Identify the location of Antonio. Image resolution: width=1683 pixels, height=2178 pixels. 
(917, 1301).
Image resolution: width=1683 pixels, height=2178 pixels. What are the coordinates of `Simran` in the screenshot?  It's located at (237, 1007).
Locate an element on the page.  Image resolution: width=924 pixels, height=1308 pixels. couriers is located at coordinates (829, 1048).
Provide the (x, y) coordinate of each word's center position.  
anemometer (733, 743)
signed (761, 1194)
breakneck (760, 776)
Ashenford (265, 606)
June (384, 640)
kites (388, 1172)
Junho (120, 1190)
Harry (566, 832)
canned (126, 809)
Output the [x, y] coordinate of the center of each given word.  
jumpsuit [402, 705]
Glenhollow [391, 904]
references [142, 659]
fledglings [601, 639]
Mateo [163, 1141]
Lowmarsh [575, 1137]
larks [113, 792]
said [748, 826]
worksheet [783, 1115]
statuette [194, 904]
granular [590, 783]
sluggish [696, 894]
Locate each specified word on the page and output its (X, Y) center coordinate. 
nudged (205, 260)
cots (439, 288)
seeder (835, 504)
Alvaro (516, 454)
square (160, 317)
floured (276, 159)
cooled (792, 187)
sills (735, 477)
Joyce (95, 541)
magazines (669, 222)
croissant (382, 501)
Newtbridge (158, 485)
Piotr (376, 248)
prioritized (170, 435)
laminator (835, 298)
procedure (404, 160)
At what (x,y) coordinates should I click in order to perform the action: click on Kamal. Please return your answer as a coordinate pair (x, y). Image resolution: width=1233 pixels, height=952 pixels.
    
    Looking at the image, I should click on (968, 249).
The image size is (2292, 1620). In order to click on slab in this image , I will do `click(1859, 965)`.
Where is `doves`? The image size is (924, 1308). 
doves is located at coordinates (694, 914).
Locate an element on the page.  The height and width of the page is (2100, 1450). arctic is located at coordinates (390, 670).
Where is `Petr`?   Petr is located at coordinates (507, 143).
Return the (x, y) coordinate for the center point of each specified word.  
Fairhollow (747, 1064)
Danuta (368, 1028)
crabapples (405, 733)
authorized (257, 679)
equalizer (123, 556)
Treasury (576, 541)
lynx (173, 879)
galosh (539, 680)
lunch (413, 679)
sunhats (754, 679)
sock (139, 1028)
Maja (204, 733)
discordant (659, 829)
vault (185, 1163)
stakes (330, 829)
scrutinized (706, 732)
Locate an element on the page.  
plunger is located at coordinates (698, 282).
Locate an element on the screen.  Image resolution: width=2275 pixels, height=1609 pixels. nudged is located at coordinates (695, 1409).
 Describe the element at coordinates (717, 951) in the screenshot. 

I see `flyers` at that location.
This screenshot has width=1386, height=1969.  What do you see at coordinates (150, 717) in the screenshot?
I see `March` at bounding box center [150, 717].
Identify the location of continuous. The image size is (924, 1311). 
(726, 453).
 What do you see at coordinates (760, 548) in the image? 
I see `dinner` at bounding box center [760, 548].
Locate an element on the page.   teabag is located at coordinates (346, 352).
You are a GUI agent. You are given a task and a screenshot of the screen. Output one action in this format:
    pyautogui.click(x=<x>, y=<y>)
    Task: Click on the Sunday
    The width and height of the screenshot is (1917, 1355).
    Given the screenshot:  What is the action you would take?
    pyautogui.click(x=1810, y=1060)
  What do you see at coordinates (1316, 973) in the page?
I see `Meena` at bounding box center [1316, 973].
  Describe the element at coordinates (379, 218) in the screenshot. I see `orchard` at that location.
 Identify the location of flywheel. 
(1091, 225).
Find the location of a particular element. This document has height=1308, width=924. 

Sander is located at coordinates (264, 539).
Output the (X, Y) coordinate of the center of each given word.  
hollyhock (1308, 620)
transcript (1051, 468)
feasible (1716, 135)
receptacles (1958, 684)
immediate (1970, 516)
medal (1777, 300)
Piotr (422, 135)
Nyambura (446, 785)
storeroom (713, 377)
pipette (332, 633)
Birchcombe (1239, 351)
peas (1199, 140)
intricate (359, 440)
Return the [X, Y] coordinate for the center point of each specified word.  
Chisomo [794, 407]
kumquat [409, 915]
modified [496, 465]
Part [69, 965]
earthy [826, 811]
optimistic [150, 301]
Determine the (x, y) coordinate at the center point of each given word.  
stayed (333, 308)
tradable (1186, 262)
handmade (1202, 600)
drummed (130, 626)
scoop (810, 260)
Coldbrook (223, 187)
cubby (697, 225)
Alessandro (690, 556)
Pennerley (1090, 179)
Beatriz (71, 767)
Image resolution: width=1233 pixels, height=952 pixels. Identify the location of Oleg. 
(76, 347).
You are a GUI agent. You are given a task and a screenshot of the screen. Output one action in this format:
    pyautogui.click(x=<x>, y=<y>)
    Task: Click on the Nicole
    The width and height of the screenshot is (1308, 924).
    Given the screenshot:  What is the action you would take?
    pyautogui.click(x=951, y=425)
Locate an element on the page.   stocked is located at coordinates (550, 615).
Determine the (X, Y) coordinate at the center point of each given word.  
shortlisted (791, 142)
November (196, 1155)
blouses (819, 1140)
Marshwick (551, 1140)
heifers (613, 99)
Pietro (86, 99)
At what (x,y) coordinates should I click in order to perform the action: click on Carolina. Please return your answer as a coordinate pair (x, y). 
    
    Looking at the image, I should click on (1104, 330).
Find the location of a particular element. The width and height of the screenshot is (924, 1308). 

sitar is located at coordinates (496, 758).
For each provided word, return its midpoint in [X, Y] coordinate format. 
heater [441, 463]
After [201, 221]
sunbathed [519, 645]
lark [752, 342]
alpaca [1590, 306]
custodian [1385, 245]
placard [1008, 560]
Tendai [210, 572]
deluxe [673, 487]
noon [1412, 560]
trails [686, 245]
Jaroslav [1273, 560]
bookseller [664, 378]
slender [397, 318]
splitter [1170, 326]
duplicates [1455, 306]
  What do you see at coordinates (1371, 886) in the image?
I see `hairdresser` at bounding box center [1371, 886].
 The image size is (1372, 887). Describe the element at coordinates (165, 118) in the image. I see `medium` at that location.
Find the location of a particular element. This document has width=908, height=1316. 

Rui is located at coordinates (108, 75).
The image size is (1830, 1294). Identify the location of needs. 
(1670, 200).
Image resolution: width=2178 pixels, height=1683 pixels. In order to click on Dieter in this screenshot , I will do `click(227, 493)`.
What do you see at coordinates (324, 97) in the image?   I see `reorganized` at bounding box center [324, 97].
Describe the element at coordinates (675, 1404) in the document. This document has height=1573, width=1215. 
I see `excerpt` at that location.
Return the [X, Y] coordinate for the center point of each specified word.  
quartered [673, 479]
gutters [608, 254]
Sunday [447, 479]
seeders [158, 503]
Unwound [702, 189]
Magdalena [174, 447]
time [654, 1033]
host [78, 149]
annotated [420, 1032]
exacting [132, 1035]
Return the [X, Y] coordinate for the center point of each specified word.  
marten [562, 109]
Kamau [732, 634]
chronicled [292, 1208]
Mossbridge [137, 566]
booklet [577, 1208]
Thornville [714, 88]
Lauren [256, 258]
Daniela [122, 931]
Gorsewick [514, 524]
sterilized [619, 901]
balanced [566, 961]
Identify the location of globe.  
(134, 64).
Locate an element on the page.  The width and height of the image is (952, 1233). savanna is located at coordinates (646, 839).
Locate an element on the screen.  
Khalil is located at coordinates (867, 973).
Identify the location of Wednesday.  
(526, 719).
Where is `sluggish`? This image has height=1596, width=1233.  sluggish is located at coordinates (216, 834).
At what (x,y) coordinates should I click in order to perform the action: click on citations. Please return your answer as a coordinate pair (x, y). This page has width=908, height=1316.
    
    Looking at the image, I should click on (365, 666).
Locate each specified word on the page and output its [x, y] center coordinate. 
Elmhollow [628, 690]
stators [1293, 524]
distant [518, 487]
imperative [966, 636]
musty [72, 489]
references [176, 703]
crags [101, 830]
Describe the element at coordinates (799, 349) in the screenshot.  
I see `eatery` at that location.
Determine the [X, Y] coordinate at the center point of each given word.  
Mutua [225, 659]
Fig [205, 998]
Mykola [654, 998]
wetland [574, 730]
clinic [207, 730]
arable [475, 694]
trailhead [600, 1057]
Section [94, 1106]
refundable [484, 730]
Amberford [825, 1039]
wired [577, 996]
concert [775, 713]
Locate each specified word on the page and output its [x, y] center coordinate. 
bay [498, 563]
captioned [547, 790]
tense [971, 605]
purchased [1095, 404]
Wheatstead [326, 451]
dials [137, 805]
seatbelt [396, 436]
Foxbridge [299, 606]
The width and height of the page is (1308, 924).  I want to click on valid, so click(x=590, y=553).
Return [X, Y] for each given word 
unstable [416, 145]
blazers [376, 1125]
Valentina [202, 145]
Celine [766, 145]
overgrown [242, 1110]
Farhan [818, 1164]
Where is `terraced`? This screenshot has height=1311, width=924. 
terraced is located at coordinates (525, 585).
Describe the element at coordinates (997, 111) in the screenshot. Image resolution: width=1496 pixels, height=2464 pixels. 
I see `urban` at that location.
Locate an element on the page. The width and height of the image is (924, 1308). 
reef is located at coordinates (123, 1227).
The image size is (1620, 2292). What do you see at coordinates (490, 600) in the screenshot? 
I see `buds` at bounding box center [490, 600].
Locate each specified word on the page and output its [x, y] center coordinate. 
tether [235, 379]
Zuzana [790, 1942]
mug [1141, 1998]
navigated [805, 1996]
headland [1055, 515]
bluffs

**Work to complete:** Copy out the rows word for word, starting at the row that contains "Return the (x, y)" and ending at the row that contains "coordinates (346, 352).", including both of those rows.

**Exercise solution:**
Return the (x, y) coordinate for the center point of each specified word.  
Fairhollow (747, 1064)
Danuta (368, 1028)
crabapples (405, 733)
authorized (257, 679)
equalizer (123, 556)
Treasury (576, 541)
lynx (173, 879)
galosh (539, 680)
lunch (413, 679)
sunhats (754, 679)
sock (139, 1028)
Maja (204, 733)
discordant (659, 829)
vault (185, 1163)
stakes (330, 829)
scrutinized (706, 732)
Locate an element on the page.  
plunger is located at coordinates (698, 282).
Locate an element on the screen.  Image resolution: width=2275 pixels, height=1609 pixels. nudged is located at coordinates (695, 1409).
 Describe the element at coordinates (717, 951) in the screenshot. 

I see `flyers` at that location.
This screenshot has width=1386, height=1969.  What do you see at coordinates (150, 717) in the screenshot?
I see `March` at bounding box center [150, 717].
Identify the location of continuous. The image size is (924, 1311). 
(726, 453).
 What do you see at coordinates (760, 548) in the image? 
I see `dinner` at bounding box center [760, 548].
Locate an element on the page.   teabag is located at coordinates (346, 352).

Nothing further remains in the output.